> **WORK REQUIRED**:
Show each line of the records below that contains the string "autoBeamOff", copied in full.

> **THE RECORDS**:
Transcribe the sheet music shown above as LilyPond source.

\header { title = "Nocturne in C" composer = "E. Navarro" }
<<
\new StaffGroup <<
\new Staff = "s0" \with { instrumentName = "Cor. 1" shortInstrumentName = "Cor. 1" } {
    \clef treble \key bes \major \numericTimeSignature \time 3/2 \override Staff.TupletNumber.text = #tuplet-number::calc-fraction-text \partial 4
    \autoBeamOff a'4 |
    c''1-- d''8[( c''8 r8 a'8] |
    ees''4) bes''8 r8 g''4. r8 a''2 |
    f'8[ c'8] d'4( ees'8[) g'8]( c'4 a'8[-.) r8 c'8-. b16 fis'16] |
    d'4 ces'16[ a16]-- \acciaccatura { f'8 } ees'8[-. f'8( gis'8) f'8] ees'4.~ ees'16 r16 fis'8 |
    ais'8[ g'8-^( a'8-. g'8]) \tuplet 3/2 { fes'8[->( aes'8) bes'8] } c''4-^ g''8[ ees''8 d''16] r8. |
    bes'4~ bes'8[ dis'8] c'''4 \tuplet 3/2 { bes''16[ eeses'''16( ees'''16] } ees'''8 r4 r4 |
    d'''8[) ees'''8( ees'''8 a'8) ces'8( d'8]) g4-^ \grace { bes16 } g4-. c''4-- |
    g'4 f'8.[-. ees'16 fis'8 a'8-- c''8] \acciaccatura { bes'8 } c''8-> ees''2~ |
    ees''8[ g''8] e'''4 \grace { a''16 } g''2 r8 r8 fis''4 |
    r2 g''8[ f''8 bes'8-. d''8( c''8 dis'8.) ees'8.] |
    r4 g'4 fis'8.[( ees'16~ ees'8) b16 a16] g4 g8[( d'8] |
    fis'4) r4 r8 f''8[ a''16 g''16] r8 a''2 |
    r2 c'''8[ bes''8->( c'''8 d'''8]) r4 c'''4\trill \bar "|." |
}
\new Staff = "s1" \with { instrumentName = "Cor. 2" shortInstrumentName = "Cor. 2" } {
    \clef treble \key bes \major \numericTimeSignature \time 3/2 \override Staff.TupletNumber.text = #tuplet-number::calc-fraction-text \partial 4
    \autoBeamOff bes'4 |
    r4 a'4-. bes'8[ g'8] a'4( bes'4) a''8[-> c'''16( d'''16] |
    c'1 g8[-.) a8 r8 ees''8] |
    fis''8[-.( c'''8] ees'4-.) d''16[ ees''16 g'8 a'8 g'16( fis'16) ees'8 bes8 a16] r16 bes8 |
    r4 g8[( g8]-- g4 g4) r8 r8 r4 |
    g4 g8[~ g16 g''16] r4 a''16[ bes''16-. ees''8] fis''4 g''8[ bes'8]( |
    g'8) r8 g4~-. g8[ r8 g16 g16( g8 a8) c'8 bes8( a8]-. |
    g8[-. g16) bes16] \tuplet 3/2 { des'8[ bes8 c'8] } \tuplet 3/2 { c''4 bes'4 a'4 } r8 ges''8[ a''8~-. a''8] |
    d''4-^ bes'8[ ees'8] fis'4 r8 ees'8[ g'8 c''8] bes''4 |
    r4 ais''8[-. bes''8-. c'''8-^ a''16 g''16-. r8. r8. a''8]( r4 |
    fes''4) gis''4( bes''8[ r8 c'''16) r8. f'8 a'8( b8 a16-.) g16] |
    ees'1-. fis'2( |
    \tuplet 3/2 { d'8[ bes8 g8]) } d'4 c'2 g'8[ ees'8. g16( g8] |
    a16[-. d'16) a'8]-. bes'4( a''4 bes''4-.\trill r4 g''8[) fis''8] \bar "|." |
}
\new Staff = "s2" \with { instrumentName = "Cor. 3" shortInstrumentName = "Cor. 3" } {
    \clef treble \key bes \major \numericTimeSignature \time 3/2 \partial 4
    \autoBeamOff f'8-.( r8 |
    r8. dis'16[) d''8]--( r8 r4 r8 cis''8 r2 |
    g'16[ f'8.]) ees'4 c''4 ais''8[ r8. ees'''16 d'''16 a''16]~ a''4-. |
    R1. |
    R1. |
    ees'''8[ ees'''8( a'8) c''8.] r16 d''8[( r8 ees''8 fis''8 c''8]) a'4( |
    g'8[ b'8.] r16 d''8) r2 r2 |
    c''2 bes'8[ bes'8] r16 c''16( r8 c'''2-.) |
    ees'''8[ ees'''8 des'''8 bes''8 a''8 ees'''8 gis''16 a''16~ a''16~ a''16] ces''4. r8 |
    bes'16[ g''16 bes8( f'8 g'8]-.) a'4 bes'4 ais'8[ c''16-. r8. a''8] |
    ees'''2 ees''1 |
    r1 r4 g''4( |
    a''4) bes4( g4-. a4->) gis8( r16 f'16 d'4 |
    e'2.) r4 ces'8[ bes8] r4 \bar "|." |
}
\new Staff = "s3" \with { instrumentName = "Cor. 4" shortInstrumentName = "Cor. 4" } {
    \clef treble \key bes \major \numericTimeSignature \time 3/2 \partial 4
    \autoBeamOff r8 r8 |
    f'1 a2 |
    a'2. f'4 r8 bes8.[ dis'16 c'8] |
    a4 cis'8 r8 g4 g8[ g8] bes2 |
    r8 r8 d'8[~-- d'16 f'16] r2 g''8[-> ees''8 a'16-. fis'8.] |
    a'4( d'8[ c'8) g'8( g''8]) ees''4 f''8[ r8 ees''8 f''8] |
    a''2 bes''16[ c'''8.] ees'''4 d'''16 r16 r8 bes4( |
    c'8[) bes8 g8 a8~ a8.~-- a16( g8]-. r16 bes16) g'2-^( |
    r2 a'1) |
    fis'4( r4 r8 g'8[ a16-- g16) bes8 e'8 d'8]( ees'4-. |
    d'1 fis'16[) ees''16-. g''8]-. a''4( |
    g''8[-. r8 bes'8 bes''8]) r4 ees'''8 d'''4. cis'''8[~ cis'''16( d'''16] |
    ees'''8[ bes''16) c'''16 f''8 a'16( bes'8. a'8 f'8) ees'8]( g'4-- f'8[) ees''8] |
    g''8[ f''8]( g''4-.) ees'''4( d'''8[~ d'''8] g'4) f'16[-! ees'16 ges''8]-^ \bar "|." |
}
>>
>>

> **WRITTEN RESPONSE**:
    \autoBeamOff a'4 |
    \autoBeamOff bes'4 |
    \autoBeamOff f'8-.( r8 |
    \autoBeamOff r8 r8 |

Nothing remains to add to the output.